─── Supplied material

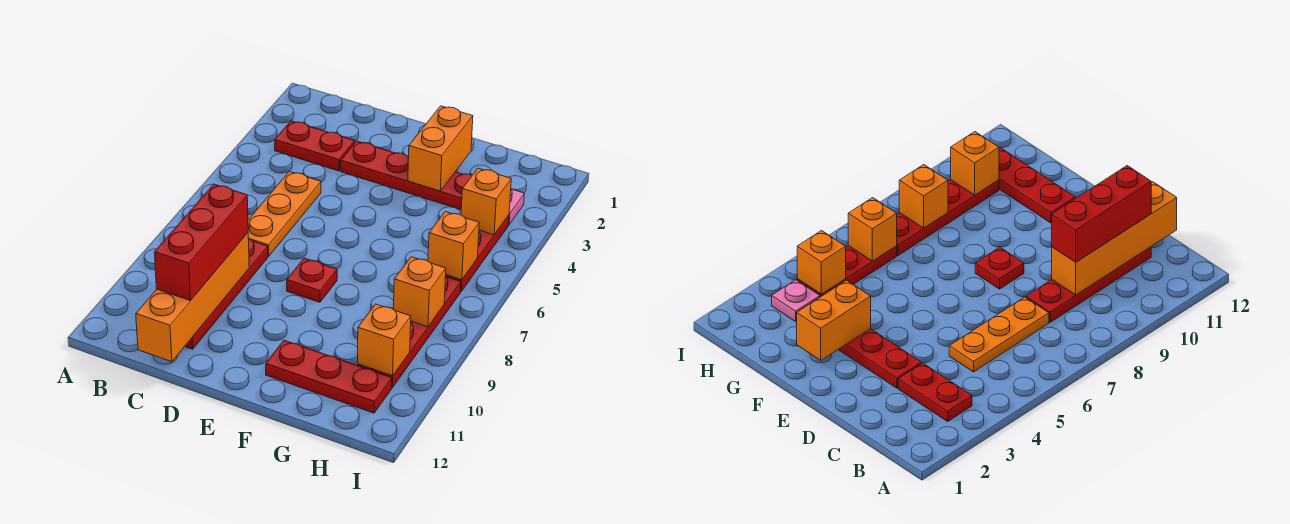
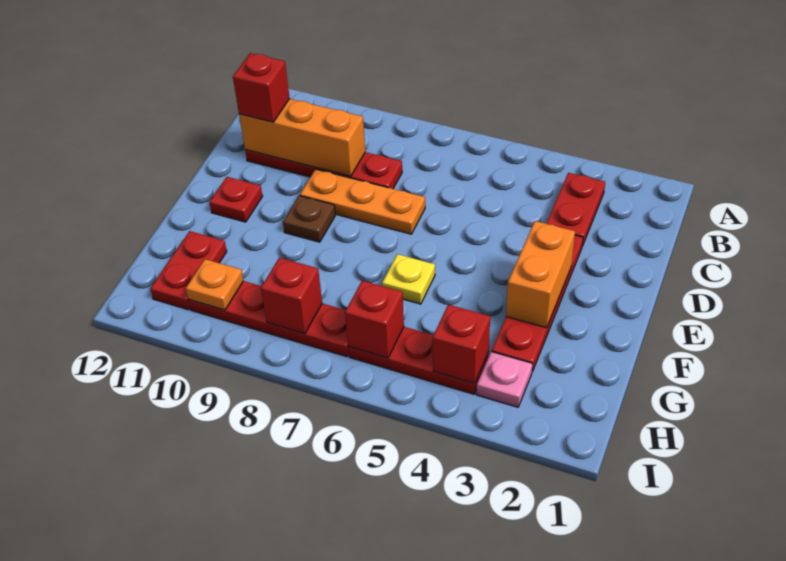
orange plate C5:C7 level 1 -> orange plate D7:D9 level 1
orange brick C9:C12 level 2 -> orange brick C9:C11 level 2
red brick C9:C11 level 3 -> red brick C11 level 3
red plate E8 level 1 -> red plate E11 level 1
none -> brown plate E9 level 1
orange brick F2:F3 level 2 -> orange brick E3:F3 level 2
none -> yellow plate F6 level 1
red plate F11:H11 level 1 -> red plate G11:H11 level 1
orange brick H4 level 2 -> red brick H4 level 2
orange brick H6 level 2 -> red brick H6 level 2
orange brick H8 level 2 -> red brick H8 level 2
orange brick H10 level 2 -> orange plate H10 level 2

──────

> **Work instruction**: Quote only the lines from the one containing "red plate F11:H11" through the final line of the records, with both ends included.

> **Finished exercise**:
red plate F11:H11 level 1 -> red plate G11:H11 level 1
orange brick H4 level 2 -> red brick H4 level 2
orange brick H6 level 2 -> red brick H6 level 2
orange brick H8 level 2 -> red brick H8 level 2
orange brick H10 level 2 -> orange plate H10 level 2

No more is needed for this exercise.